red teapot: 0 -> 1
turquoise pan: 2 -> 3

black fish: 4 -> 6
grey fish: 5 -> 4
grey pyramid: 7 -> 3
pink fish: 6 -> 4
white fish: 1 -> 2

* * *

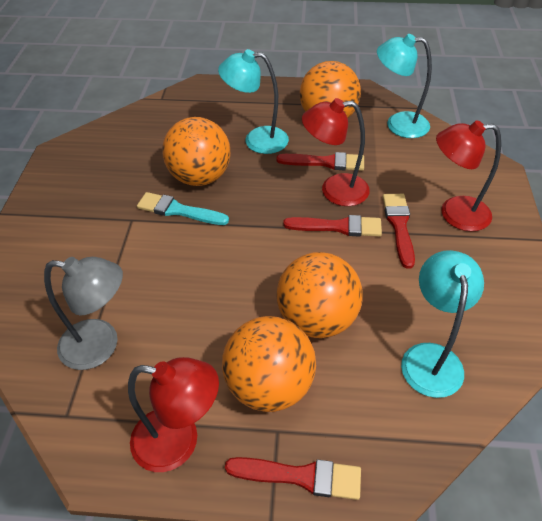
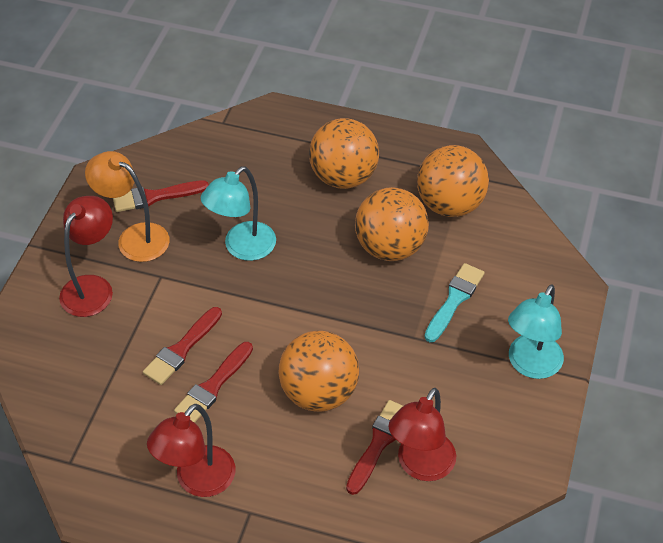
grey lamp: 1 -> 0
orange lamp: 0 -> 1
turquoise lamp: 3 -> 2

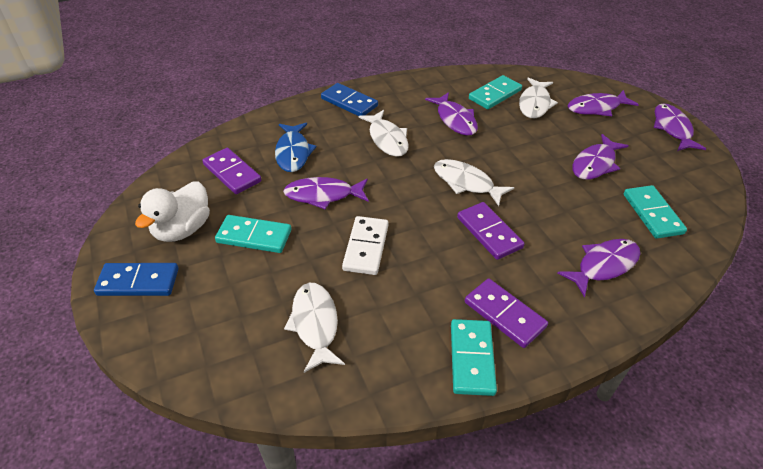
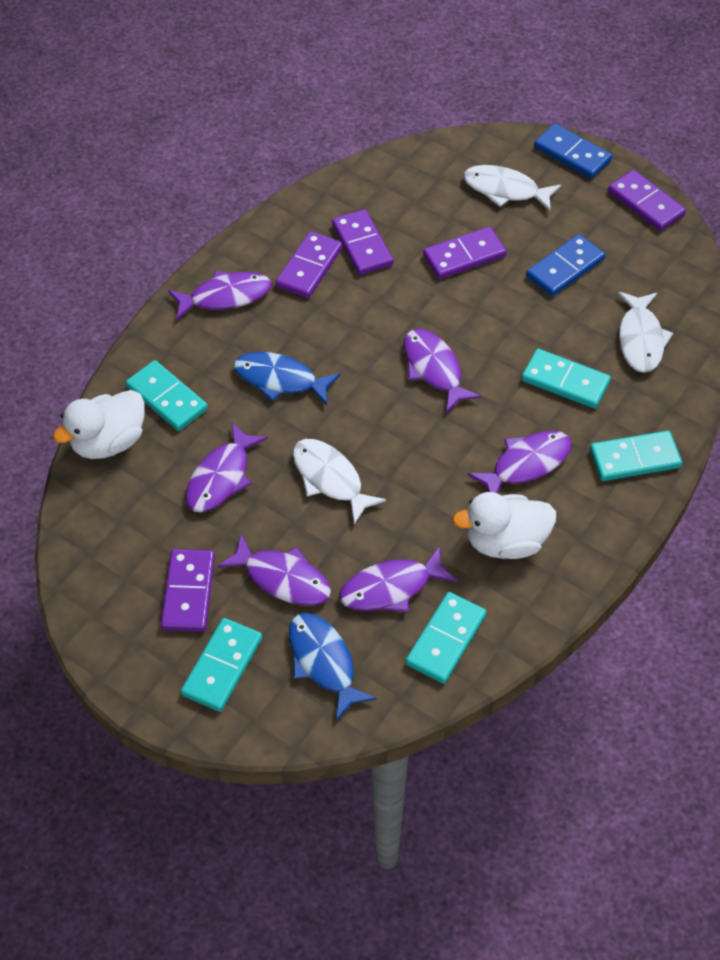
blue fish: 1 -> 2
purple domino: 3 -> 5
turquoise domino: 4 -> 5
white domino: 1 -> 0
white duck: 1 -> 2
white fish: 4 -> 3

= WHAT THE TASK REQUIRES =
All lines in the entries above that hold the word "white" need to be copied.

= EXERCISE ANSWER =
white fish: 1 -> 2
white domino: 1 -> 0
white duck: 1 -> 2
white fish: 4 -> 3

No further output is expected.